Task to carry out: An exact copy of the listing is what is needed here; write it out in full.

** Data to use follows **

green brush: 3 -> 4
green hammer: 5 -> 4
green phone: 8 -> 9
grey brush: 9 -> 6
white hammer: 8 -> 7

** End of Data to use **

Exercise solution:
green brush: 3 -> 4
green hammer: 5 -> 4
green phone: 8 -> 9
grey brush: 9 -> 6
white hammer: 8 -> 7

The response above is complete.